[Recorded data]
# # # #

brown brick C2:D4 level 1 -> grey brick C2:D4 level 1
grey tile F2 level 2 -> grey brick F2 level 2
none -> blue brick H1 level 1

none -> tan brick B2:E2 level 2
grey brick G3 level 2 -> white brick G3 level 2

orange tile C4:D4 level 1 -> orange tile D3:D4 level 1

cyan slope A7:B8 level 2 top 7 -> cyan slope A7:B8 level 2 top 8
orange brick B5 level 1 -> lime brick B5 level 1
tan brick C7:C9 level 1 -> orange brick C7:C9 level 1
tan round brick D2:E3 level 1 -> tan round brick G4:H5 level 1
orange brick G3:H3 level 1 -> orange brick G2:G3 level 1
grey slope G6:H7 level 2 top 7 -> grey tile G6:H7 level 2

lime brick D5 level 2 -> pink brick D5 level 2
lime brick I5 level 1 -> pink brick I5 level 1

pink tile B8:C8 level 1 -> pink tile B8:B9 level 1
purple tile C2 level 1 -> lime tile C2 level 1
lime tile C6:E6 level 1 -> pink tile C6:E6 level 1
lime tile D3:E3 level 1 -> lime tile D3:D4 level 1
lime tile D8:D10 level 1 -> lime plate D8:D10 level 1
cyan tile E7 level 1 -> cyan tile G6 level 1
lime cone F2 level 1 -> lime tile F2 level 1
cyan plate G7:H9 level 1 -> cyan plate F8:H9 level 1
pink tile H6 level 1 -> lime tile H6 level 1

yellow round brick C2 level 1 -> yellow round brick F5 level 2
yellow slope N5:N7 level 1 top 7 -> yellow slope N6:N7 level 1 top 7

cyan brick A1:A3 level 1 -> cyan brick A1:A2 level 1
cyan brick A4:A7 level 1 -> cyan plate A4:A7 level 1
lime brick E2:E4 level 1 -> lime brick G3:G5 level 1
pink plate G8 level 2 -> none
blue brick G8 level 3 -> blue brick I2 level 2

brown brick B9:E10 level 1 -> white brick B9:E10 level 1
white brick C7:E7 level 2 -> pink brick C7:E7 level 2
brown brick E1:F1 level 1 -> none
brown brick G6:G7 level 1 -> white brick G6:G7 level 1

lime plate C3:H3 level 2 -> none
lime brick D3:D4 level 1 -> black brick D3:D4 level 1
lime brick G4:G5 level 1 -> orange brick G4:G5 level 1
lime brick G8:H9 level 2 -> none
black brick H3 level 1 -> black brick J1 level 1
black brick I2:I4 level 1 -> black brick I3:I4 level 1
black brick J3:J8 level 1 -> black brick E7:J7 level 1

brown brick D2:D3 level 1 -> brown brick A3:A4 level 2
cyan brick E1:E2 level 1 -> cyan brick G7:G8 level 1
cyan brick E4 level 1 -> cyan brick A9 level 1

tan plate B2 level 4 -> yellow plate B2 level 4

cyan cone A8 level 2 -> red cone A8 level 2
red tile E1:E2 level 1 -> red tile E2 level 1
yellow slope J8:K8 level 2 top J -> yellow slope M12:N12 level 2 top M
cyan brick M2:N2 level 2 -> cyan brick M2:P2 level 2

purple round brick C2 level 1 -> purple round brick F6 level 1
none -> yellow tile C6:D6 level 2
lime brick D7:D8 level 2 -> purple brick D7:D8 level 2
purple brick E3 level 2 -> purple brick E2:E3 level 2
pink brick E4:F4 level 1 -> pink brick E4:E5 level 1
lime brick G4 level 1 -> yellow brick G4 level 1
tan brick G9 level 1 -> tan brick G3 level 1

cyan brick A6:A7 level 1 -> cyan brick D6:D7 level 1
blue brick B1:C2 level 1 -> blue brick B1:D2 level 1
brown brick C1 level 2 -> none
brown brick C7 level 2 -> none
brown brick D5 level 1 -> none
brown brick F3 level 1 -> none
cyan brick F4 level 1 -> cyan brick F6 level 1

# # # #

What is needed
Return, with no change at all, every line in the entries above from the line containing "lime brick G4:G5" through the line containing "red tile E1:E2 level 1 -> red tile E2 level 1".

Response
lime brick G4:G5 level 1 -> orange brick G4:G5 level 1
lime brick G8:H9 level 2 -> none
black brick H3 level 1 -> black brick J1 level 1
black brick I2:I4 level 1 -> black brick I3:I4 level 1
black brick J3:J8 level 1 -> black brick E7:J7 level 1

brown brick D2:D3 level 1 -> brown brick A3:A4 level 2
cyan brick E1:E2 level 1 -> cyan brick G7:G8 level 1
cyan brick E4 level 1 -> cyan brick A9 level 1

tan plate B2 level 4 -> yellow plate B2 level 4

cyan cone A8 level 2 -> red cone A8 level 2
red tile E1:E2 level 1 -> red tile E2 level 1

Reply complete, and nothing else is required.